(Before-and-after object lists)
━━━━━━━━━━━━━━━━━━━━━━━━━━━━━━
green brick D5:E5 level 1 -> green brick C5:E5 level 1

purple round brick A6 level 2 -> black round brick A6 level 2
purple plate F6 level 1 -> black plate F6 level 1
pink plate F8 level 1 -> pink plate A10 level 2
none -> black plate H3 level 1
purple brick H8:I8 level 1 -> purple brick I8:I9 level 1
━━━━━━━━━━━━━━━━━━━━━━━━━━━━━━
#### AIM OF THE EXERCISE:
An exact transcription of the entries is needed, complete to the final line.

#### RESULT OF THIS TASK:
green brick D5:E5 level 1 -> green brick C5:E5 level 1

purple round brick A6 level 2 -> black round brick A6 level 2
purple plate F6 level 1 -> black plate F6 level 1
pink plate F8 level 1 -> pink plate A10 level 2
none -> black plate H3 level 1
purple brick H8:I8 level 1 -> purple brick I8:I9 level 1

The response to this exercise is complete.